▸ Your instructions:
Copy out every line of the records where the string "counterclockwise" occurs.

[Data supplied Boundary: Start]

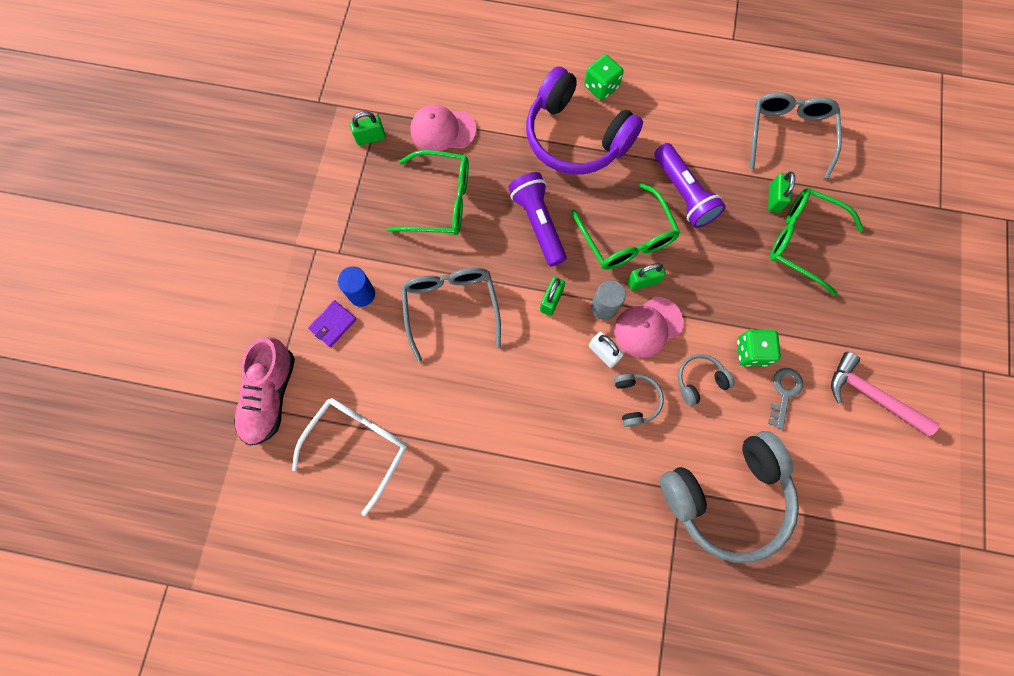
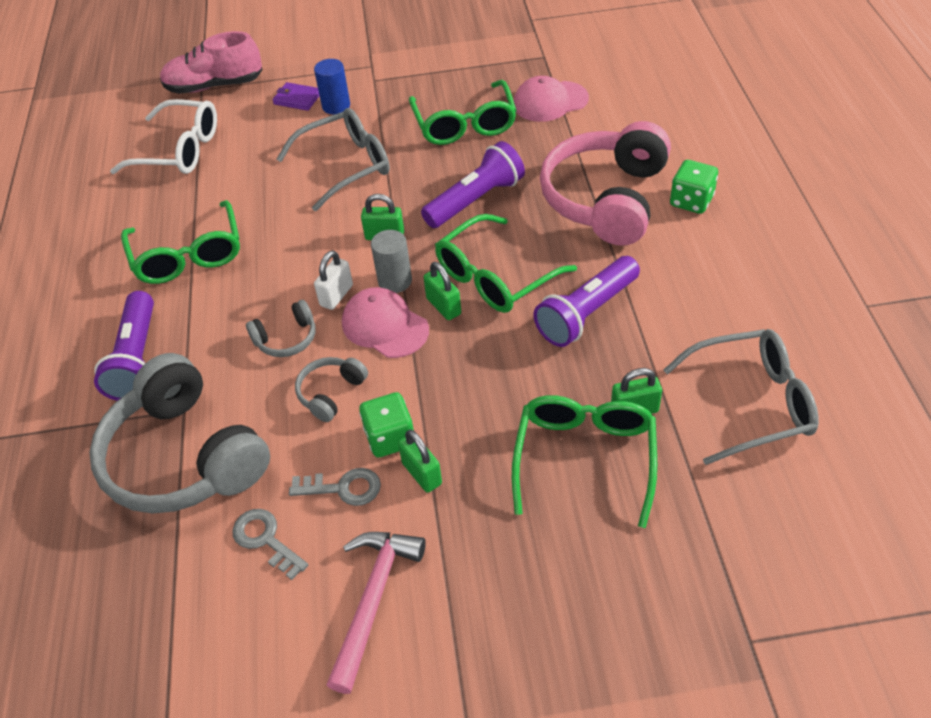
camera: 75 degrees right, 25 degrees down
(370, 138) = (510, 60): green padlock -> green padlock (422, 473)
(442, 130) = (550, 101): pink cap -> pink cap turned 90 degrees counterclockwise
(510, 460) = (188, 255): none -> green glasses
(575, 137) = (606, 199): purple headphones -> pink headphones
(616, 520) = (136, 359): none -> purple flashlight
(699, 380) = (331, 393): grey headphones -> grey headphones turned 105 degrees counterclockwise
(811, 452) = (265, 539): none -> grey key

[Data supplied Boundary: End]

▸ Expected answer:
(442, 130) = (550, 101): pink cap -> pink cap turned 90 degrees counterclockwise
(699, 380) = (331, 393): grey headphones -> grey headphones turned 105 degrees counterclockwise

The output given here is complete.